__WHAT THE EXERCISE ASKS__
The entries below are to be printed again word for word.

---- MATERIAL FOR THE TASK

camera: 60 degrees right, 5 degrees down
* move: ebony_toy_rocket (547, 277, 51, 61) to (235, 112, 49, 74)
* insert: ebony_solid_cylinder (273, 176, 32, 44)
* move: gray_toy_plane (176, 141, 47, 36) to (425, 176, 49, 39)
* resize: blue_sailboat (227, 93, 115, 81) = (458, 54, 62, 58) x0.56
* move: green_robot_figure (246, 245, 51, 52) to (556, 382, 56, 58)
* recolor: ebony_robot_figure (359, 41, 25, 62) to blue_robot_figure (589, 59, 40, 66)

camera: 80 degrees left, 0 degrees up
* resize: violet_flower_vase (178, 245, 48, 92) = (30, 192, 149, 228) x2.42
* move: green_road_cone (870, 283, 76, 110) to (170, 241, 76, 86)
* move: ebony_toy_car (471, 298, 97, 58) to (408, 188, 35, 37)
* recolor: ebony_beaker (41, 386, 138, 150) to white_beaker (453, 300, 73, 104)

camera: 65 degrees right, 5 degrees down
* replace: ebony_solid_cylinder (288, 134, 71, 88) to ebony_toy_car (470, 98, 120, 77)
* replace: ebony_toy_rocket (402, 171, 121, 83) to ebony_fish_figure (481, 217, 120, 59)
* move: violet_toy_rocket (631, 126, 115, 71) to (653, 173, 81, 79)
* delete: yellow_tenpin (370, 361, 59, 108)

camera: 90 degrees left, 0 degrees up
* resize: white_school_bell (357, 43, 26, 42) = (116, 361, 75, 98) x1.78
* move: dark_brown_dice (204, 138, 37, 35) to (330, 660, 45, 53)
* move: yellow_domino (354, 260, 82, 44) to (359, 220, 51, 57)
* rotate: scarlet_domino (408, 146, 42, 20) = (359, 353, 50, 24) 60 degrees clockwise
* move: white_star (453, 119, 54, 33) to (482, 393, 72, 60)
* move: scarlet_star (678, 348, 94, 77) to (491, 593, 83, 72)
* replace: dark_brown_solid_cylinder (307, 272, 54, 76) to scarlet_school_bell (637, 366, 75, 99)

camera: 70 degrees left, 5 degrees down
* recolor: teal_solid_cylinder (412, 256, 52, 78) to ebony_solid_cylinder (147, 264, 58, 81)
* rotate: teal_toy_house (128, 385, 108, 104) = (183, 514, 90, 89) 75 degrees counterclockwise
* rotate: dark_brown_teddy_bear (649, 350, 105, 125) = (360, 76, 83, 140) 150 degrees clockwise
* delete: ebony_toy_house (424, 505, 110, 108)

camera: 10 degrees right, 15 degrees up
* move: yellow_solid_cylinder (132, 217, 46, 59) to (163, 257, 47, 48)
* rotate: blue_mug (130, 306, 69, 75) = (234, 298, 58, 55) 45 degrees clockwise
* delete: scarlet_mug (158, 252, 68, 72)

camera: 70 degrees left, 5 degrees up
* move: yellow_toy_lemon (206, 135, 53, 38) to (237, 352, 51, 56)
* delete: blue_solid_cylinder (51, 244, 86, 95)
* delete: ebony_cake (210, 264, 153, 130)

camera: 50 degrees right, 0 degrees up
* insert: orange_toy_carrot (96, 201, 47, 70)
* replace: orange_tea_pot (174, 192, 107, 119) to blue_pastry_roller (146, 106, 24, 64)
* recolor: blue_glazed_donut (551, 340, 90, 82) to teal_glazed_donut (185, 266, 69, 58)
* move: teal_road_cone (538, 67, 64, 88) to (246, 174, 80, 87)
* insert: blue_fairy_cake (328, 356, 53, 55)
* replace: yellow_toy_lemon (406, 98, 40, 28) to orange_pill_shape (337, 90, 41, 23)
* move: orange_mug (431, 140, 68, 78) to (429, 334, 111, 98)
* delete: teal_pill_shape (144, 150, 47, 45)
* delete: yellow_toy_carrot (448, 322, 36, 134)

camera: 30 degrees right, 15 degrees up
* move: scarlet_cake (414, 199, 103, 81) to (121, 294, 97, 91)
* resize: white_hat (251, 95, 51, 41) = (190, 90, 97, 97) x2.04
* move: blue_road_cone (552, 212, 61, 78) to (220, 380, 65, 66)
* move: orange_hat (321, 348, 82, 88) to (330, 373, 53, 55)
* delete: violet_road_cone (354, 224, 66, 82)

--------

__OUTPUT OF THE TASK__
camera: 60 degrees right, 5 degrees down
* move: ebony_toy_rocket (547, 277, 51, 61) to (235, 112, 49, 74)
* insert: ebony_solid_cylinder (273, 176, 32, 44)
* move: gray_toy_plane (176, 141, 47, 36) to (425, 176, 49, 39)
* resize: blue_sailboat (227, 93, 115, 81) = (458, 54, 62, 58) x0.56
* move: green_robot_figure (246, 245, 51, 52) to (556, 382, 56, 58)
* recolor: ebony_robot_figure (359, 41, 25, 62) to blue_robot_figure (589, 59, 40, 66)

camera: 80 degrees left, 0 degrees up
* resize: violet_flower_vase (178, 245, 48, 92) = (30, 192, 149, 228) x2.42
* move: green_road_cone (870, 283, 76, 110) to (170, 241, 76, 86)
* move: ebony_toy_car (471, 298, 97, 58) to (408, 188, 35, 37)
* recolor: ebony_beaker (41, 386, 138, 150) to white_beaker (453, 300, 73, 104)

camera: 65 degrees right, 5 degrees down
* replace: ebony_solid_cylinder (288, 134, 71, 88) to ebony_toy_car (470, 98, 120, 77)
* replace: ebony_toy_rocket (402, 171, 121, 83) to ebony_fish_figure (481, 217, 120, 59)
* move: violet_toy_rocket (631, 126, 115, 71) to (653, 173, 81, 79)
* delete: yellow_tenpin (370, 361, 59, 108)

camera: 90 degrees left, 0 degrees up
* resize: white_school_bell (357, 43, 26, 42) = (116, 361, 75, 98) x1.78
* move: dark_brown_dice (204, 138, 37, 35) to (330, 660, 45, 53)
* move: yellow_domino (354, 260, 82, 44) to (359, 220, 51, 57)
* rotate: scarlet_domino (408, 146, 42, 20) = (359, 353, 50, 24) 60 degrees clockwise
* move: white_star (453, 119, 54, 33) to (482, 393, 72, 60)
* move: scarlet_star (678, 348, 94, 77) to (491, 593, 83, 72)
* replace: dark_brown_solid_cylinder (307, 272, 54, 76) to scarlet_school_bell (637, 366, 75, 99)

camera: 70 degrees left, 5 degrees down
* recolor: teal_solid_cylinder (412, 256, 52, 78) to ebony_solid_cylinder (147, 264, 58, 81)
* rotate: teal_toy_house (128, 385, 108, 104) = (183, 514, 90, 89) 75 degrees counterclockwise
* rotate: dark_brown_teddy_bear (649, 350, 105, 125) = (360, 76, 83, 140) 150 degrees clockwise
* delete: ebony_toy_house (424, 505, 110, 108)

camera: 10 degrees right, 15 degrees up
* move: yellow_solid_cylinder (132, 217, 46, 59) to (163, 257, 47, 48)
* rotate: blue_mug (130, 306, 69, 75) = (234, 298, 58, 55) 45 degrees clockwise
* delete: scarlet_mug (158, 252, 68, 72)

camera: 70 degrees left, 5 degrees up
* move: yellow_toy_lemon (206, 135, 53, 38) to (237, 352, 51, 56)
* delete: blue_solid_cylinder (51, 244, 86, 95)
* delete: ebony_cake (210, 264, 153, 130)

camera: 50 degrees right, 0 degrees up
* insert: orange_toy_carrot (96, 201, 47, 70)
* replace: orange_tea_pot (174, 192, 107, 119) to blue_pastry_roller (146, 106, 24, 64)
* recolor: blue_glazed_donut (551, 340, 90, 82) to teal_glazed_donut (185, 266, 69, 58)
* move: teal_road_cone (538, 67, 64, 88) to (246, 174, 80, 87)
* insert: blue_fairy_cake (328, 356, 53, 55)
* replace: yellow_toy_lemon (406, 98, 40, 28) to orange_pill_shape (337, 90, 41, 23)
* move: orange_mug (431, 140, 68, 78) to (429, 334, 111, 98)
* delete: teal_pill_shape (144, 150, 47, 45)
* delete: yellow_toy_carrot (448, 322, 36, 134)

camera: 30 degrees right, 15 degrees up
* move: scarlet_cake (414, 199, 103, 81) to (121, 294, 97, 91)
* resize: white_hat (251, 95, 51, 41) = (190, 90, 97, 97) x2.04
* move: blue_road_cone (552, 212, 61, 78) to (220, 380, 65, 66)
* move: orange_hat (321, 348, 82, 88) to (330, 373, 53, 55)
* delete: violet_road_cone (354, 224, 66, 82)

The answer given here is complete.